HOW TO COMPLETE THIS TASK: Among the records below, one line contains "building: [202,342,274,424] -> none"; copy that line and all that follow it, exactly as written.

EXTRACTED RECORDS:

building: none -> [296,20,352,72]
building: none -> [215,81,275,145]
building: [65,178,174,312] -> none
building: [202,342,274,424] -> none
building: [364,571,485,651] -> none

TASK RESULT:
building: [202,342,274,424] -> none
building: [364,571,485,651] -> none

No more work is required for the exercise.